» Stated task
Gather from the listing below every line that contains the string "alto", and reproduce each such line in full.

Extracted data entries:

☆ ☆ ☆ ☆ ☆

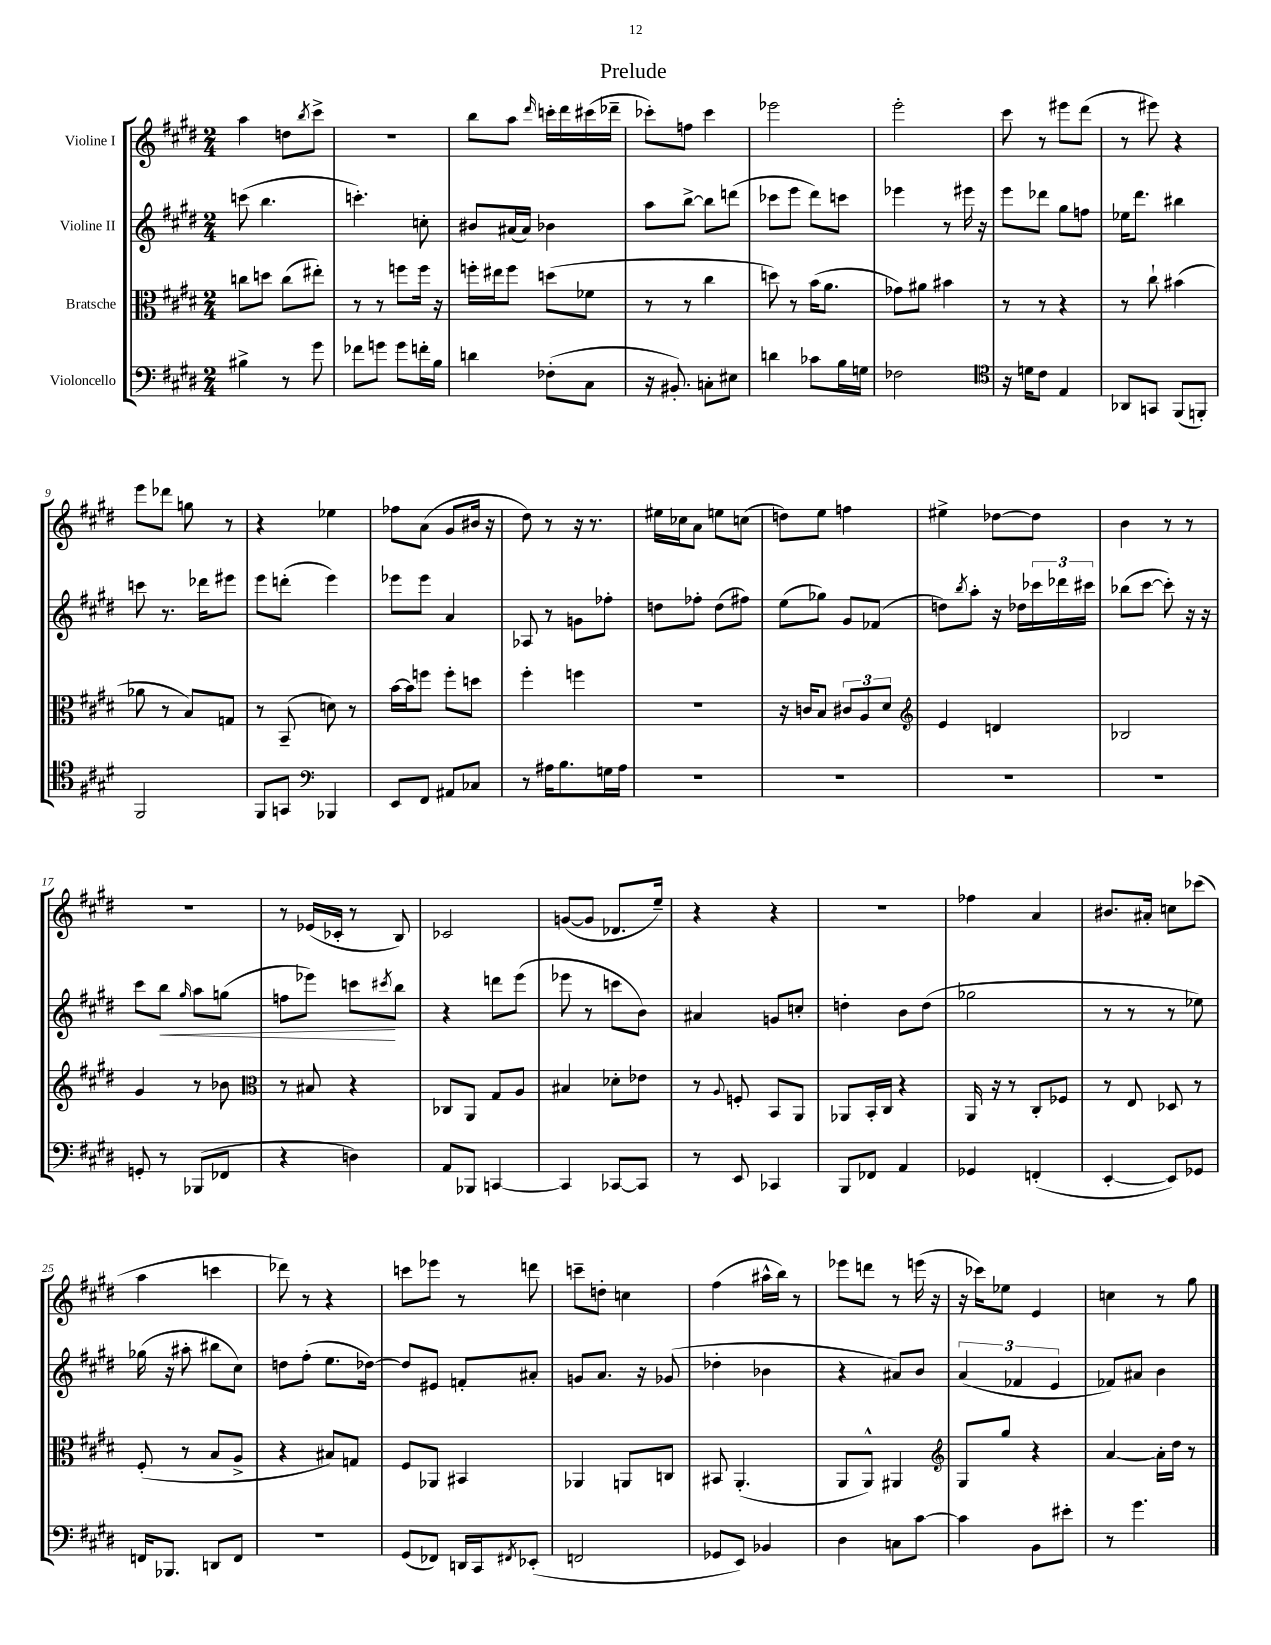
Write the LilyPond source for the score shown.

\header { title = "Prelude" }
<<
\new StaffGroup <<
\new Staff = "s0" \with { instrumentName = "Violine I" } {
    \clef treble \key e \major \numericTimeSignature \time 2/4
    a''4 d''8 \acciaccatura { b''8 } cis'''8-> |
    R2 |
    b''8 a''8 \grace { dis'''16 } c'''16-. dis'''16 cis'''16( des'''16-- |
    ces'''8-.) f''8 ces'''4 |
    ees'''2 |
    e'''2-. |
    cis'''8 r8 eis'''8 dis'''8( |
    r8 eis'''8) r4 |
    e'''8 des'''8 g''8 r8 |
    r4 ees''4 |
    fes''8 a'8( gis'8 bis'16 r16 |
    dis''8) r8 r16 r8. |
    eis''16 ces''16 a'8 e''8 c''8( |
    d''8) e''8 f''4 |
    eis''4-> des''8~ des''8 |
    b'4 r8 r8 |
    R2 |
    r8 ees'16( ces'16-. r8 b8) |
    ces'2 |
    g'8~( g'8 des'8. e''16--) |
    r4 r4 |
    r2 |
    fes''4 a'4 |
    bis'8. ais'16-. c''8 ces'''8( |
    a''4 c'''4 |
    des'''8) r8 r4 |
    c'''8 ees'''8 r8 d'''8 |
    c'''8-- d''8-. c''4 |
    fis''4( ais''16-^ b''16) r8 |
    ees'''8 d'''8 r8 e'''16( r16 |
    r16 ces'''16) ees''8 e'4 |
    c''4 r8 gis''8 \bar "|." |
}
\new Staff = "s1" \with { instrumentName = "Violine II" } {
    \clef treble \key e \major \numericTimeSignature \time 2/4
    c'''8( b''4. |
    c'''4.-.) c''8-. |
    bis'8 ais'16( ais'16) bes'4 |
    a''8 b''8~-> b''8 d'''8( |
    ces'''8 e'''8 dis'''8) c'''8 |
    ees'''4 r8 eis'''16 r16 |
    e'''8 des'''8 gis''8 f''8 |
    ees''16 dis'''8. bis''4 |
    c'''8 r8. des'''16 eis'''8 |
    e'''8 d'''8-.( e'''4) |
    ees'''8 ees'''8 a'4 |
    aes8 r8 g'8 fes''8-. |
    d''8 fes''8-. d''8( fis''8) |
    e''8( ges''8) gis'8 fes'8( |
    d''8) \acciaccatura { b''8 } a''8-. r16 des''16 \tuplet 3/2 { ces'''16 des'''16 cis'''16 } |
    bes''8( cis'''8~ cis'''8-.) r16 r16 |
    cis'''8 b''8\< \grace { gis''16 } a''8 g''8( |
    f''8 ees'''8) c'''8\! \acciaccatura { cis'''8 } b''8 |
    r4 d'''8 e'''8( |
    ees'''8 r8 c'''8 b'8) |
    ais'4 g'8 c''8-. |
    d''4-. b'8 d''8( |
    ges''2 |
    r8 r8 r8 ees''8) |
    ges''16( r16 ais''8-. bis''8 cis''8) |
    d''8 fis''8-.( e''8. des''16~) |
    des''8 eis'8 f'8-. ais'8-. |
    g'8 a'8. r16 ges'8( |
    des''4-. bes'4 |
    r4 ais'8) b'8 |
    \tuplet 3/2 { a'4( fes'4 e'4 } |
    fes'8) ais'8 b'4 \bar "|." |
}
\new Staff = "s2" \with { instrumentName = "Bratsche" } {
    \clef alto \key e \major \numericTimeSignature \time 2/4
    c''8 d''8 c''8( eis''8-.) |
    r8 r8 f''8 f''16 r16 |
    f''16-. eis''16 f''8 d''8( fes'8 |
    r8 r8 cis''4 |
    d''8) r8 b'16( a'8. |
    ges'8) ais'8 bis'4 |
    r8 r8 r4 |
    r8 cis''8-! bis'4( |
    aes'8 r8 b8) g8 |
    r8 b,8--( d'8) r8 |
    b'16~ b'16 f''8 f''8-. d''8 |
    fis''4-. f''4 |
    R2 |
    r16 c'16 b8 \tuplet 3/2 { cis'8 a8 dis'8 } |
    \clef treble e'4 d'4 |
    bes2 |
    gis'4 r8 bes'8 |
    \clef alto r8 bis8 r4 |
    ces8 a,8 gis8 a8 |
    bis4 des'8-. ees'8 |
    r8 \appoggiatura { a8 } f8-. b,8 a,8 |
    aes,8 b,16-. cis16 r4 |
    a,16 r16 r8 cis8-. fes8 |
    r8 e8 des8 r8 |
    fis8-.( r8 b8 a8-> |
    r4 bis8) g8 |
    fis8 aes,8 bis,4 |
    aes,4 a,8 c8 |
    bis,8 a,4.-.( |
    a,8 a,8-^) ais,4 |
    \clef treble gis8 gis''8 r4 |
    a'4~ a'16-. dis''16 r8 \bar "|." |
}
\new Staff = "s3" \with { instrumentName = "Violoncello" } {
    \clef bass \key e \major \numericTimeSignature \time 2/4
    bis4-> r8 gis'8 |
    fes'8 g'8 g'8 f'16-. b16 |
    d'4 fes8-.( cis8 |
    r16 bis,8.-.) c8-. eis8 |
    d'4 ces'8 b16 g16 |
    fes2 |
    \clef tenor r16 d'16 cis'8 e4 |
    aes,8 g,8 fis,8( f,8-.) |
    fis,2 |
    fis,8 g,8 \clef bass bes,,4 |
    e,8 fis,8 ais,8 ces8 |
    r8 ais16 b8. g16 ais16 |
    R2 |
    R2 |
    R2 |
    R2 |
    g,8-. r8 bes,,8( fes,8 |
    r4 d4) |
    a,8 bes,,8 c,4~ |
    c,4 ces,8~ ces,8 |
    r8 e,8 ces,4 |
    b,,8 fes,8 a,4 |
    ges,4 f,4-.( |
    e,4~-. e,8) ges,8 |
    f,16 bes,,8. d,8 f,8 |
    r2 |
    gis,8( fes,8) d,16 cis,16 \acciaccatura { fis,8 } ees,8-.( |
    f,2 |
    ges,8 e,8) bes,4 |
    dis4 c8 cis'8~ |
    cis'4 b,8 eis'8-. |
    r8 gis'4. \bar "|." |
}
>>
>>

☆ ☆ ☆ ☆ ☆

» Solution to this task
    \clef alto \key e \major \numericTimeSignature \time 2/4
    \clef alto r8 bis8 r4 |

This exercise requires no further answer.